<<<<

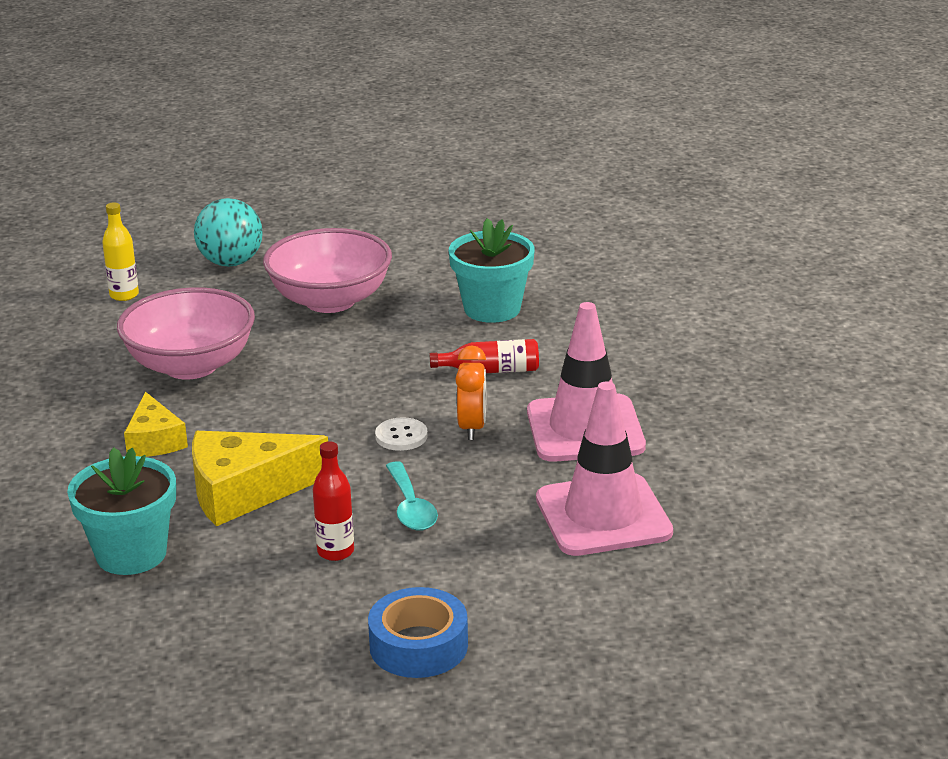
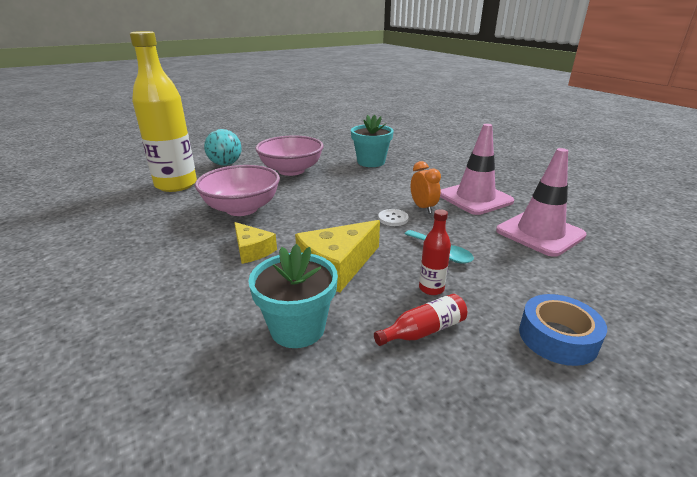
camera: 25 degrees left, 0 degrees up
(124, 295) = (176, 185): yellow bottle -> yellow bottle, size x2.46
(490, 371) = (400, 184): red bottle -> red bottle (423, 331)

>>>>

__Task__. Return the listing exactly as it appears, excluding any image.

__Completed task__.
camera: 25 degrees left, 0 degrees up
(124, 295) = (176, 185): yellow bottle -> yellow bottle, size x2.46
(490, 371) = (400, 184): red bottle -> red bottle (423, 331)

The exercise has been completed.